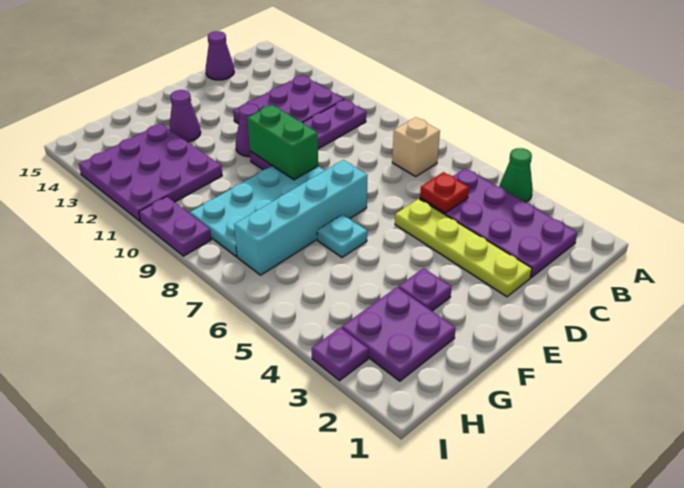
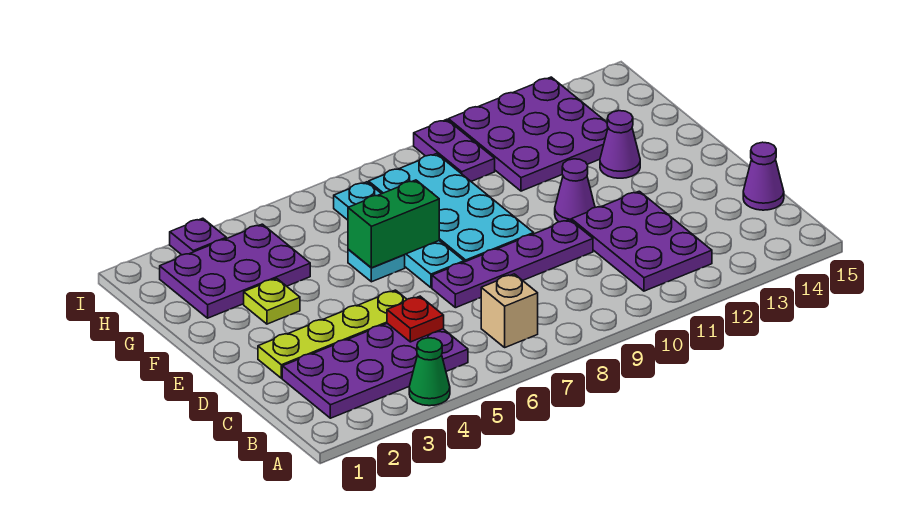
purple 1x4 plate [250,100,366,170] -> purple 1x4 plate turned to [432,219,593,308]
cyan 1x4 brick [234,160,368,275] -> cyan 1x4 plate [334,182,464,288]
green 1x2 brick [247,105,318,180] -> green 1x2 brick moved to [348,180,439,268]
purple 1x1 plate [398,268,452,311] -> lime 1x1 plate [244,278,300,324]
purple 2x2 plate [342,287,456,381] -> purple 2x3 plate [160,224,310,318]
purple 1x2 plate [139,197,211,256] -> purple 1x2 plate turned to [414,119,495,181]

════════════════════

- _ACTIVITY_
Repeat the lines above, from the one containing "purple 1x1 plate" to the final line, word for word and with nothing else.

- _TASK SOLUTION_
purple 1x1 plate [398,268,452,311] -> lime 1x1 plate [244,278,300,324]
purple 2x2 plate [342,287,456,381] -> purple 2x3 plate [160,224,310,318]
purple 1x2 plate [139,197,211,256] -> purple 1x2 plate turned to [414,119,495,181]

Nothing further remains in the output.